• _Prompt_: Repeat only the lines below from the one containing "brown cone C5" through the one containing "none -> lime plate F1 level 1", inclusive, exactly as written.
Start of Given entries
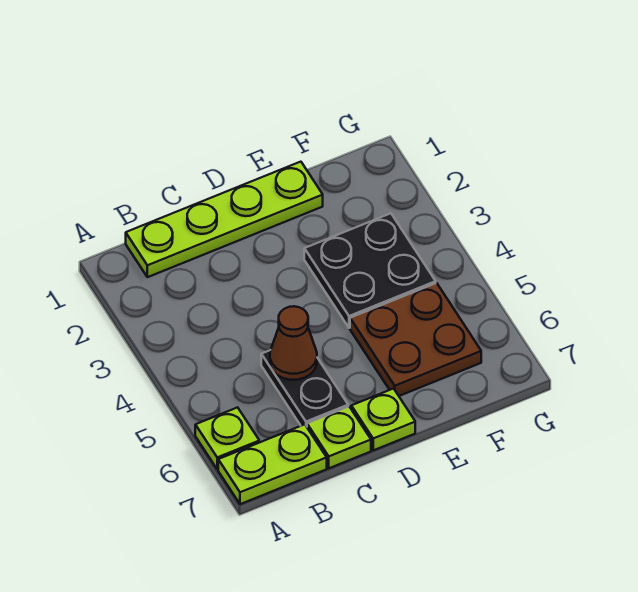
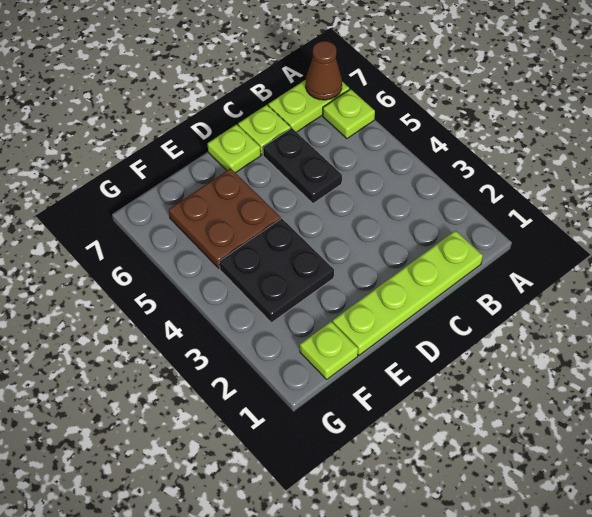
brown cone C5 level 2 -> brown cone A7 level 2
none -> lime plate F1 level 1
End of Given entries
Start of Given entries
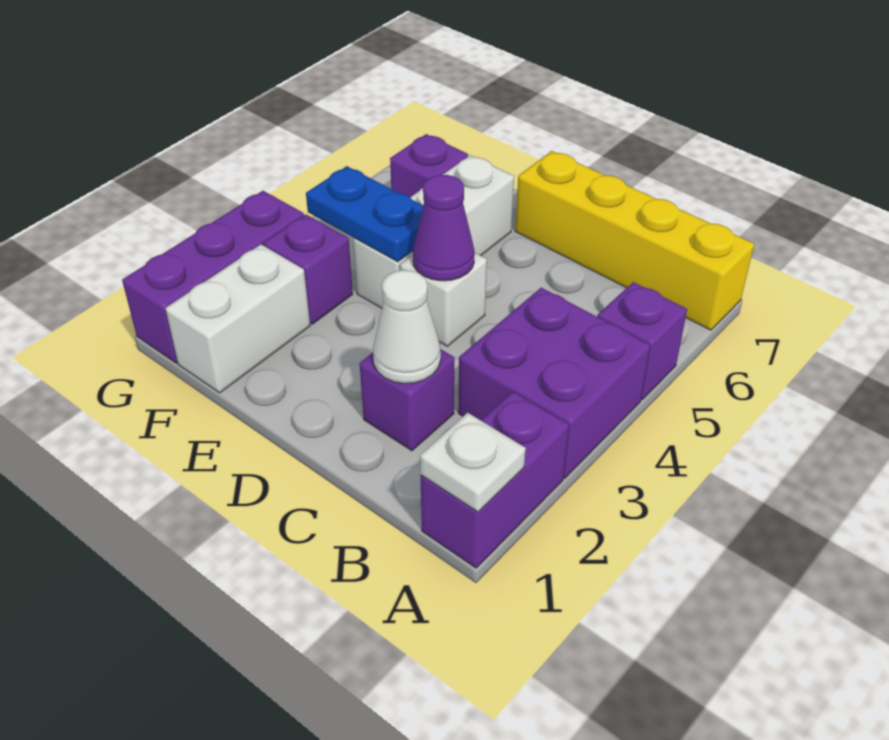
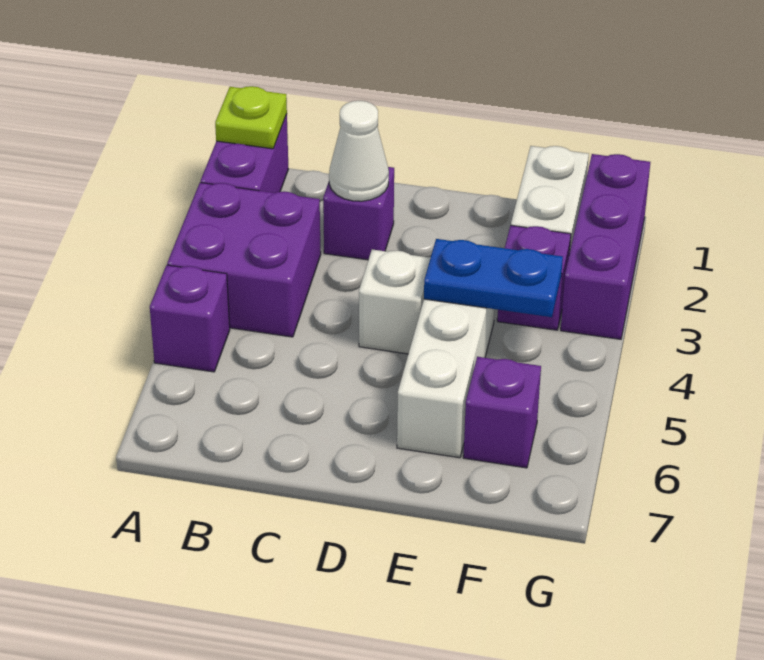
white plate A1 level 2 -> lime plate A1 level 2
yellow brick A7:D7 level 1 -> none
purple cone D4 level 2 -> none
End of Given entries
Start of Given entries
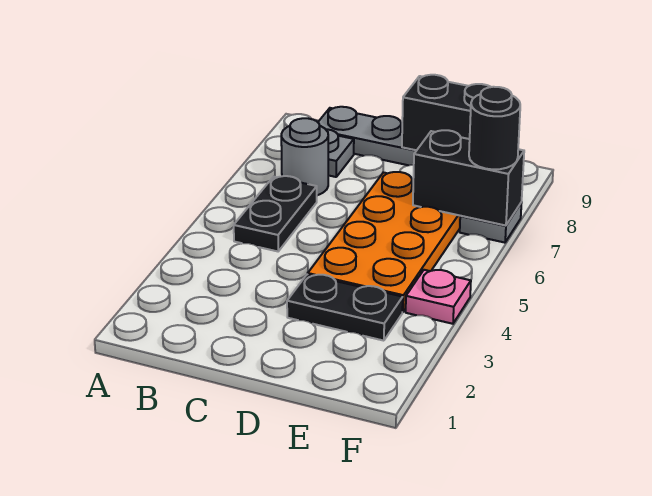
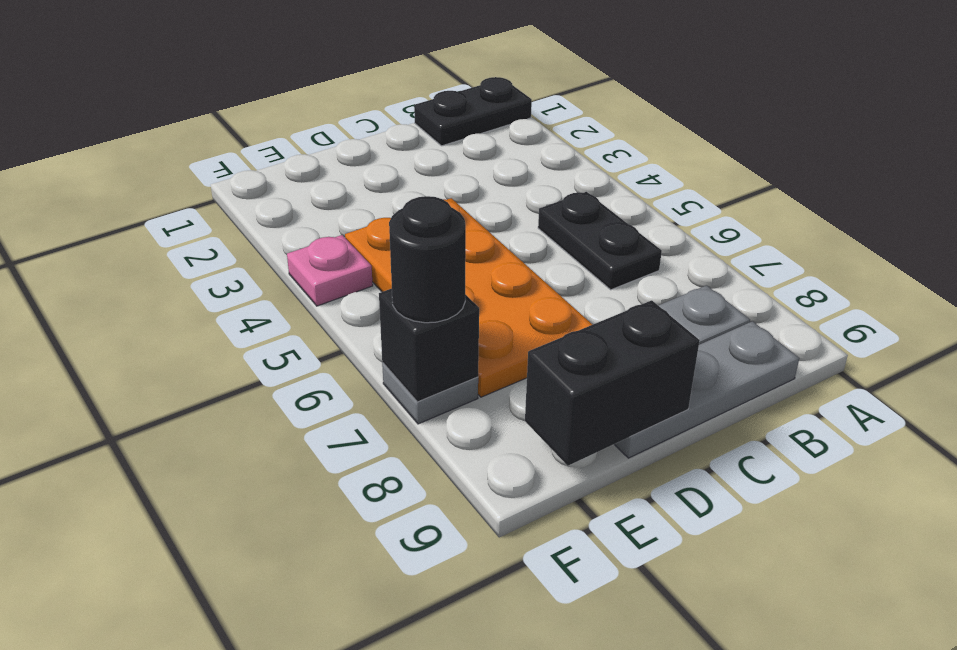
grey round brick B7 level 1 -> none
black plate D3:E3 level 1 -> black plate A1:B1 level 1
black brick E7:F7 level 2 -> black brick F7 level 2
End of Given entries
• _Answer space_:
brown cone C5 level 2 -> brown cone A7 level 2
none -> lime plate F1 level 1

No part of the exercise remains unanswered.